Output the records exactly as they appear, with no pictures included.

Records from a data collection:
◆ ◆ ◆

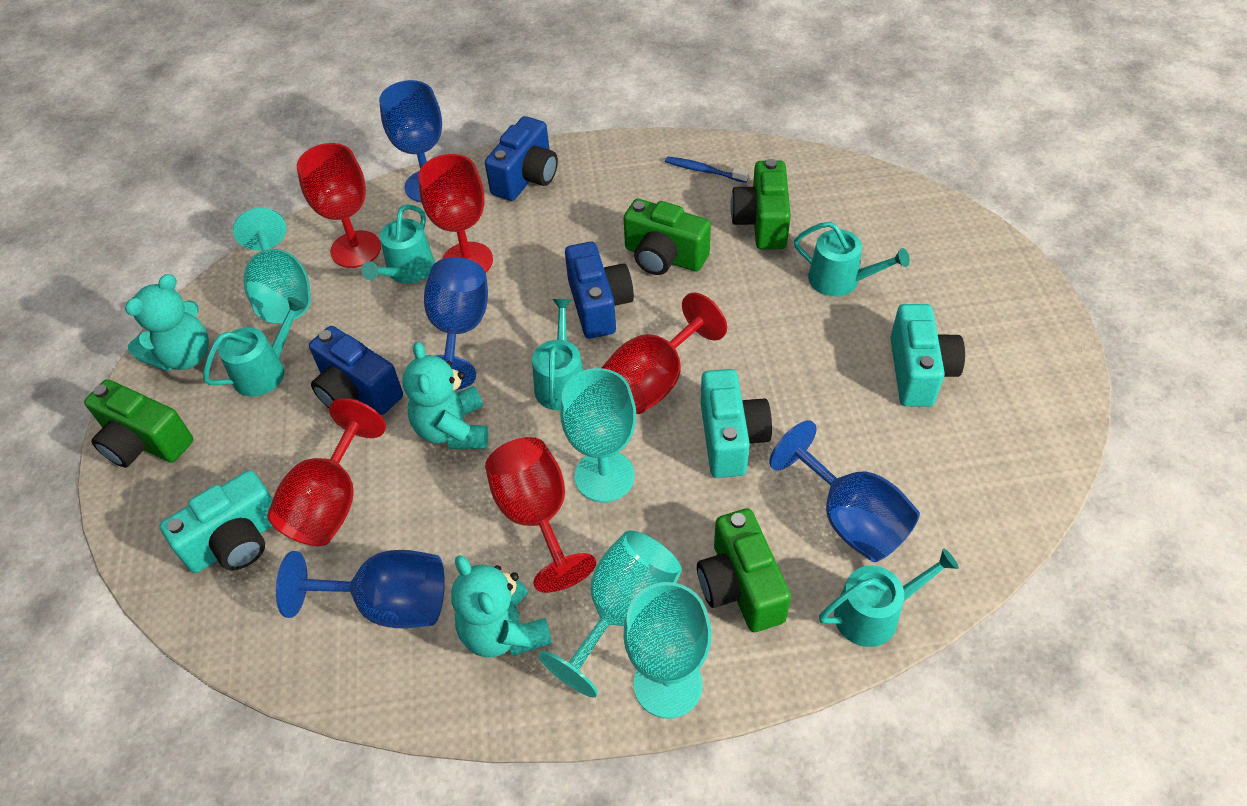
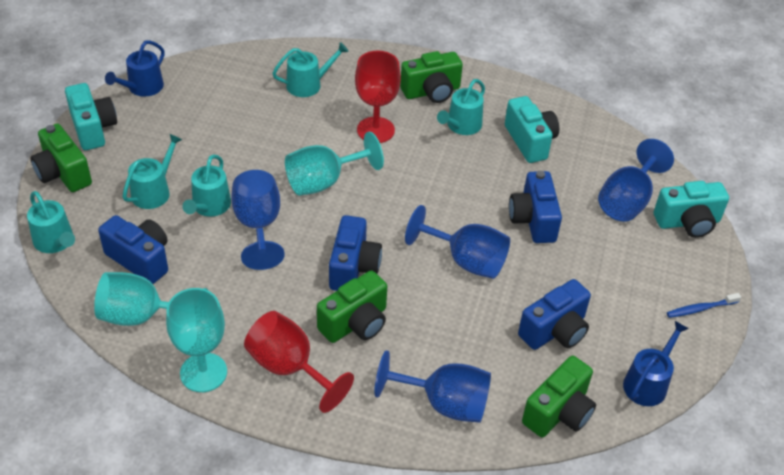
blue camera: 3 -> 4
blue watering can: 0 -> 2
red goblet: 5 -> 2
turquoise goblet: 4 -> 3
turquoise teddy bear: 3 -> 0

◆ ◆ ◆

Answer to this exercise:
blue camera: 3 -> 4
blue watering can: 0 -> 2
red goblet: 5 -> 2
turquoise goblet: 4 -> 3
turquoise teddy bear: 3 -> 0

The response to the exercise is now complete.